Raw data:

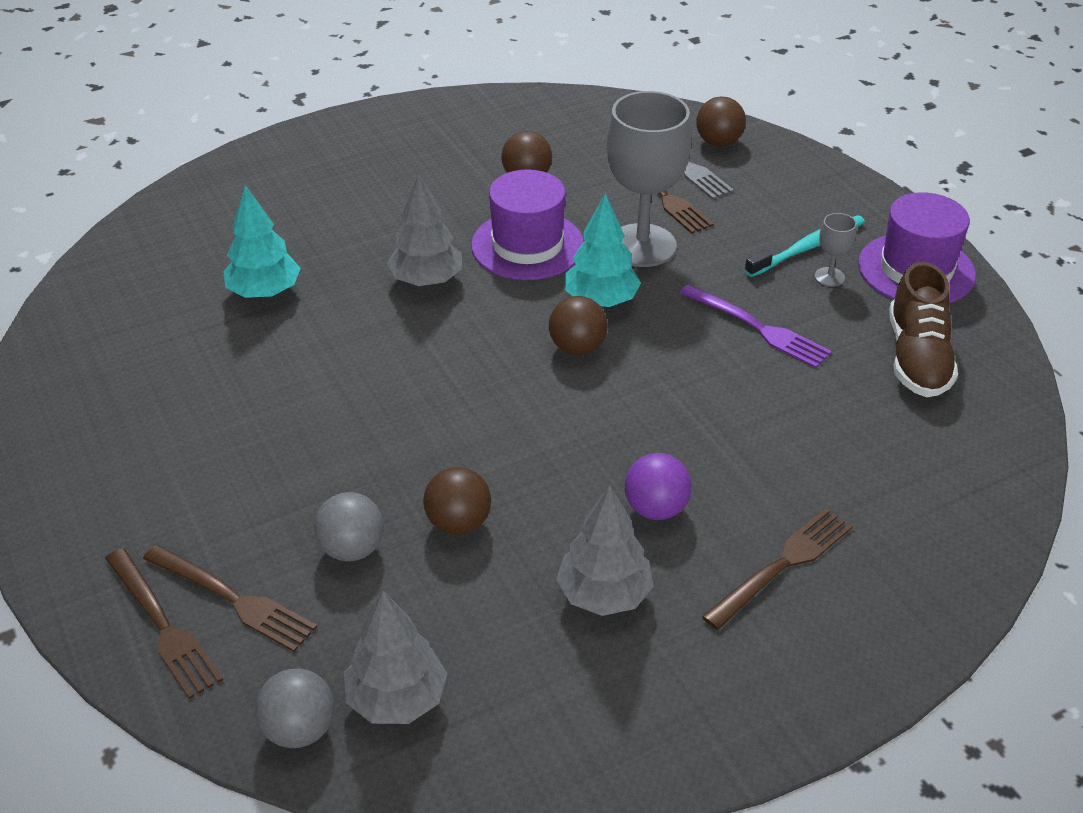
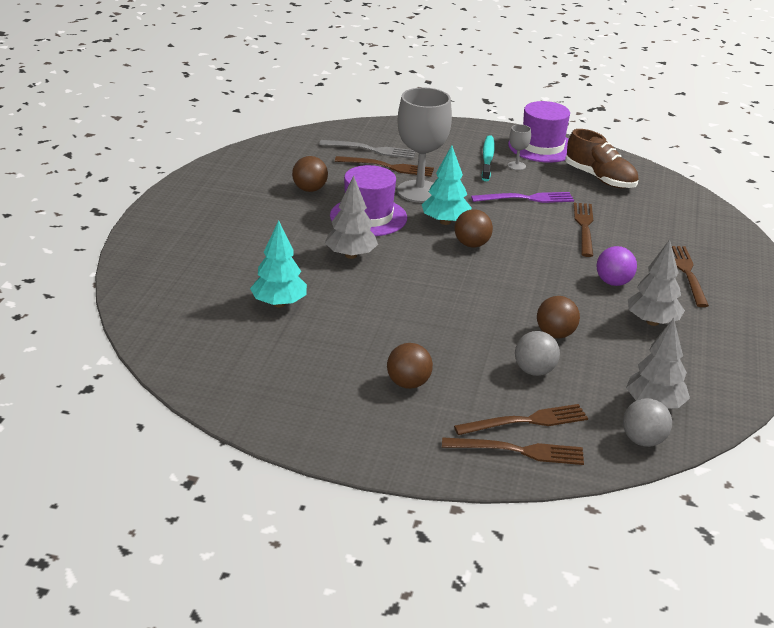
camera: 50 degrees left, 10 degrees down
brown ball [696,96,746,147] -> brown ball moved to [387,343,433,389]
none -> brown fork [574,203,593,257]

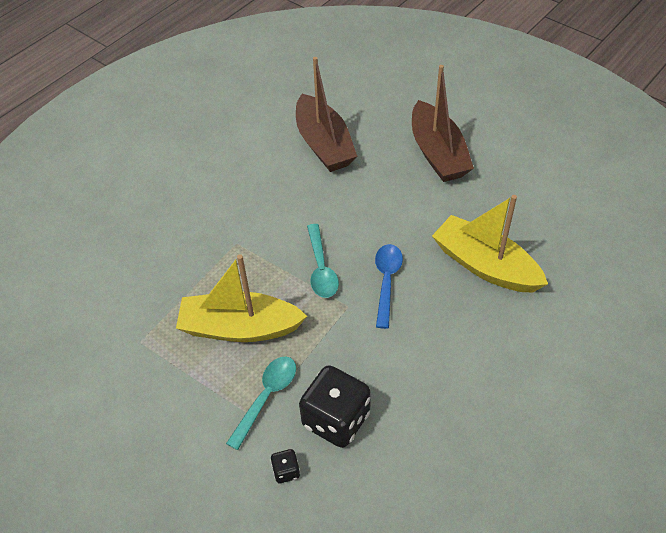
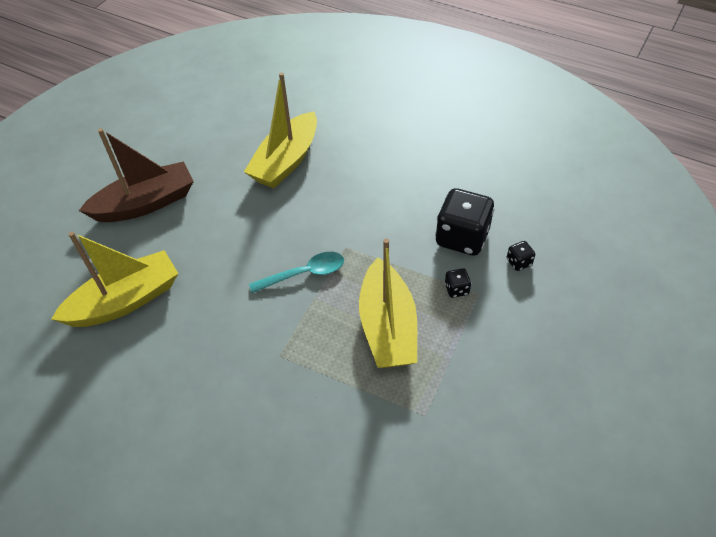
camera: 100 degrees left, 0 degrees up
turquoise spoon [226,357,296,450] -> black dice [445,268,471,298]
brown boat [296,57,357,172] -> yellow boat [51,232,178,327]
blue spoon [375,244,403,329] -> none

...

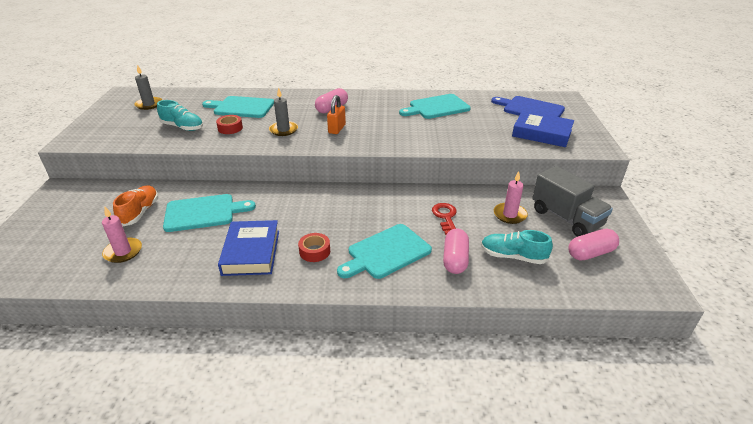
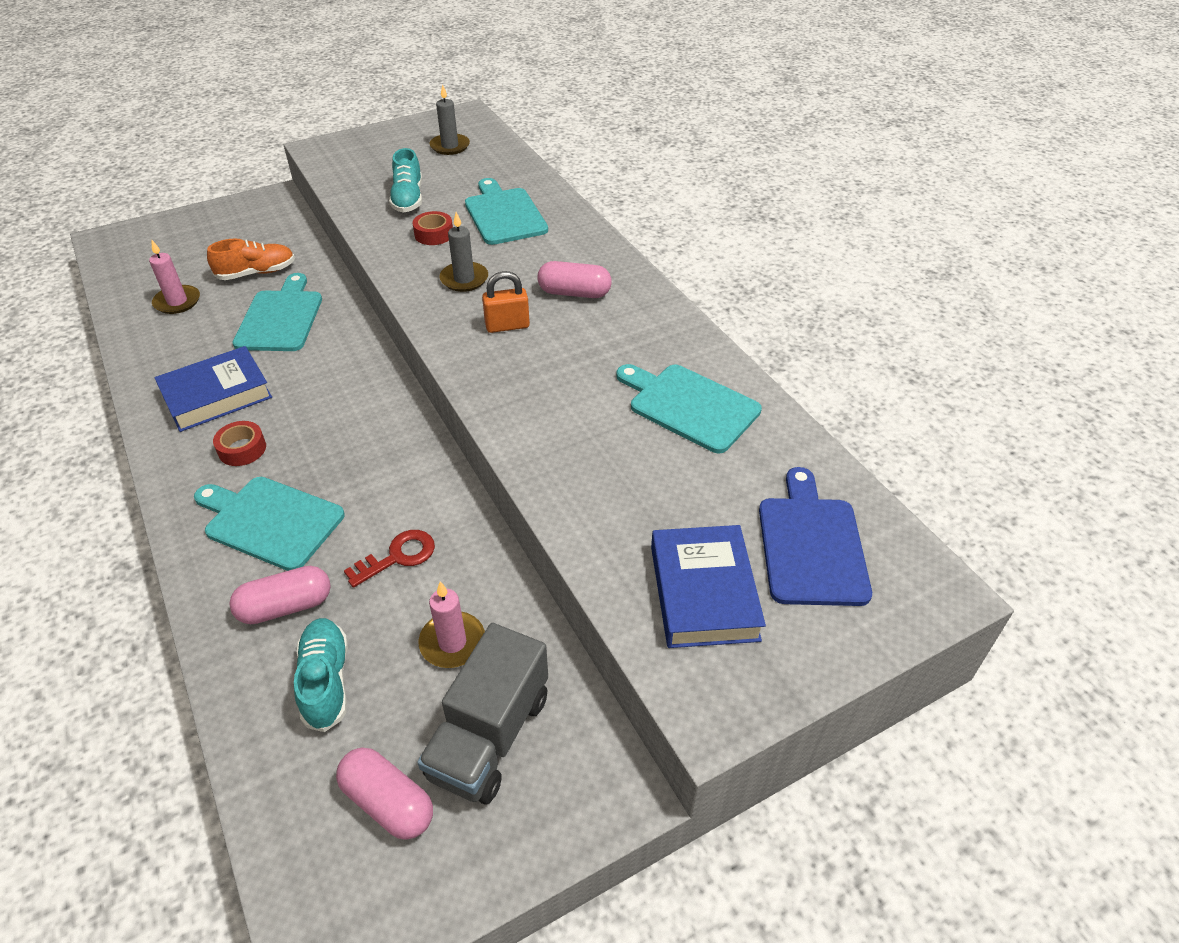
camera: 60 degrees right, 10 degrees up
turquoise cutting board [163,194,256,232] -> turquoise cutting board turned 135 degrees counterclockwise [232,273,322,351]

What you have to do: From the records above, copy only the lines running from the line holding "none -> brown fork [574,203,593,257]" through the line holding "blue spoon [375,244,403,329] -> none", with no pictures.

Output of the exercise:
none -> brown fork [574,203,593,257]

camera: 100 degrees left, 0 degrees up
turquoise spoon [226,357,296,450] -> black dice [445,268,471,298]
brown boat [296,57,357,172] -> yellow boat [51,232,178,327]
blue spoon [375,244,403,329] -> none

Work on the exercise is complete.